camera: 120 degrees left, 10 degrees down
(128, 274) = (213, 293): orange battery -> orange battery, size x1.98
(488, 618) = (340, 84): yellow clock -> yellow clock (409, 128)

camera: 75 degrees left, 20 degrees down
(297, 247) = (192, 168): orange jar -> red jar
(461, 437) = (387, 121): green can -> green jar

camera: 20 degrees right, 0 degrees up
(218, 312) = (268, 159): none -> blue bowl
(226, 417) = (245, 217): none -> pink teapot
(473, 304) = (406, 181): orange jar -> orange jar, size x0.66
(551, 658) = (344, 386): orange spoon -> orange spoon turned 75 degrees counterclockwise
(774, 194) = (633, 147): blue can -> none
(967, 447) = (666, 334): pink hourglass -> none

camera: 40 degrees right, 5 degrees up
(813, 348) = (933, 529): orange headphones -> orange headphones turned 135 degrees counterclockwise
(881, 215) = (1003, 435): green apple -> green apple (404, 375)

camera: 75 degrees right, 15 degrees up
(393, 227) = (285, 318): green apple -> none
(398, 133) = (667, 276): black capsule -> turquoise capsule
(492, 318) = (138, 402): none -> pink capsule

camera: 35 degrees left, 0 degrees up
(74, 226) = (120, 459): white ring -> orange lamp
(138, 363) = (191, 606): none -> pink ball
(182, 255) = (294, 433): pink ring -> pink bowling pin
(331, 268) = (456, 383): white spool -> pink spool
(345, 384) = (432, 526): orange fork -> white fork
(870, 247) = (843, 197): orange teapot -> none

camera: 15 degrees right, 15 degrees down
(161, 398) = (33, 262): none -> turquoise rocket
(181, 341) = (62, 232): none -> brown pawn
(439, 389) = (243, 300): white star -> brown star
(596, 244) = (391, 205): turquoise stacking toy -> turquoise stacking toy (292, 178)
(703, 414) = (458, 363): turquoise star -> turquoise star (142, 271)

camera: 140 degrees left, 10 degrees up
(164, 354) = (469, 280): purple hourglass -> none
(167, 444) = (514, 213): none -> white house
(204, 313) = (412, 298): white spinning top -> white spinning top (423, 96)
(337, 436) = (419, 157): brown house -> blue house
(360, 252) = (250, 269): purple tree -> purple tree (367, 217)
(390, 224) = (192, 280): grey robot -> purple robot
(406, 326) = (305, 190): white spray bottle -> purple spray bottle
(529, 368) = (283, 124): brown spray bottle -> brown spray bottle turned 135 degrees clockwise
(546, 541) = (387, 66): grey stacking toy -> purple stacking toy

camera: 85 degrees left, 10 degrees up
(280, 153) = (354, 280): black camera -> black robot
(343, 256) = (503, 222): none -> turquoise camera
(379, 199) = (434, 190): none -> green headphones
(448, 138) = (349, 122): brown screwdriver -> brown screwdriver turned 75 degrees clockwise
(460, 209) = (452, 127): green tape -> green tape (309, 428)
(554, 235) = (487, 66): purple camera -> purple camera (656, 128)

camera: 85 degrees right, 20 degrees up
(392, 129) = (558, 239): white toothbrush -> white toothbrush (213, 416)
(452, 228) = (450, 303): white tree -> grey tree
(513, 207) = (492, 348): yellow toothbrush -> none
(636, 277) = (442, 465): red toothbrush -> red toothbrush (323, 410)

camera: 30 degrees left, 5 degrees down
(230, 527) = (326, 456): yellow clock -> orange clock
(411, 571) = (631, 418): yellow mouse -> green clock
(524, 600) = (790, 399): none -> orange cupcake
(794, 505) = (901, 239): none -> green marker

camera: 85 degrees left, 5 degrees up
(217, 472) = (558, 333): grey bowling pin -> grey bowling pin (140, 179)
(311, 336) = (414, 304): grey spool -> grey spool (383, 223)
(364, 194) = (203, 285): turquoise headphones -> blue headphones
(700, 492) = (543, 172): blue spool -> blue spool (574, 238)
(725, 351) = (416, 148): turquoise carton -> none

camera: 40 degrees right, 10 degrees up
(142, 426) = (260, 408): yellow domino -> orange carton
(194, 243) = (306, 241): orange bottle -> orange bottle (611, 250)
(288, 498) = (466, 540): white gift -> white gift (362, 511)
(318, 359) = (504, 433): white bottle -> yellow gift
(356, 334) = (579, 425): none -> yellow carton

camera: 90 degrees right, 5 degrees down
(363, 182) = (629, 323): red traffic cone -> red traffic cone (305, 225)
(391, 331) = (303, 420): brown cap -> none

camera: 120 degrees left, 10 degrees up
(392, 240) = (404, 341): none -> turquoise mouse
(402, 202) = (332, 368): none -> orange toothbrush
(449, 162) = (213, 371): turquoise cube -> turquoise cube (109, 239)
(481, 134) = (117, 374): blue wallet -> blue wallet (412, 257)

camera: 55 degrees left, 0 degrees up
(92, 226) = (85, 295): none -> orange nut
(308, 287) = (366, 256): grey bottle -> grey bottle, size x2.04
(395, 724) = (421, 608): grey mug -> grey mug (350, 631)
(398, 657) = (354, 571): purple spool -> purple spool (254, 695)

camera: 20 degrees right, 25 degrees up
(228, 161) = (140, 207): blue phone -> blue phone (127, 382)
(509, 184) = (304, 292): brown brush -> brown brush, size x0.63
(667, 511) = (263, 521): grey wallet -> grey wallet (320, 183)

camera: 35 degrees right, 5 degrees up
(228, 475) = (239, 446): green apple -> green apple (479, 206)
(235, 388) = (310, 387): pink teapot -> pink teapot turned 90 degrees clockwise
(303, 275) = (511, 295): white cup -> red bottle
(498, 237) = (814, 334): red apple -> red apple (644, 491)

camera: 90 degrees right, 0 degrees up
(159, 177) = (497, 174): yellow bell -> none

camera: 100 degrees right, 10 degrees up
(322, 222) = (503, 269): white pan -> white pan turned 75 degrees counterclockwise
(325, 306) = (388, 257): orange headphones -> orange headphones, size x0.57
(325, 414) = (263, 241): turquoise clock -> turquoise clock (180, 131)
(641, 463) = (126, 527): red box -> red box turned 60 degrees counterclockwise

* * *

## Requirement
For this exercise, please output exactly the lines above starting at the line with "(411, 571) = (631, 418): yellow" and ending at the line with "camera: 90 degrees right, 5 degrees down", ends included.

## Response to this exercise
(411, 571) = (631, 418): yellow mouse -> green clock
(524, 600) = (790, 399): none -> orange cupcake
(794, 505) = (901, 239): none -> green marker

camera: 85 degrees left, 5 degrees up
(217, 472) = (558, 333): grey bowling pin -> grey bowling pin (140, 179)
(311, 336) = (414, 304): grey spool -> grey spool (383, 223)
(364, 194) = (203, 285): turquoise headphones -> blue headphones
(700, 492) = (543, 172): blue spool -> blue spool (574, 238)
(725, 351) = (416, 148): turquoise carton -> none

camera: 40 degrees right, 10 degrees up
(142, 426) = (260, 408): yellow domino -> orange carton
(194, 243) = (306, 241): orange bottle -> orange bottle (611, 250)
(288, 498) = (466, 540): white gift -> white gift (362, 511)
(318, 359) = (504, 433): white bottle -> yellow gift
(356, 334) = (579, 425): none -> yellow carton

camera: 90 degrees right, 5 degrees down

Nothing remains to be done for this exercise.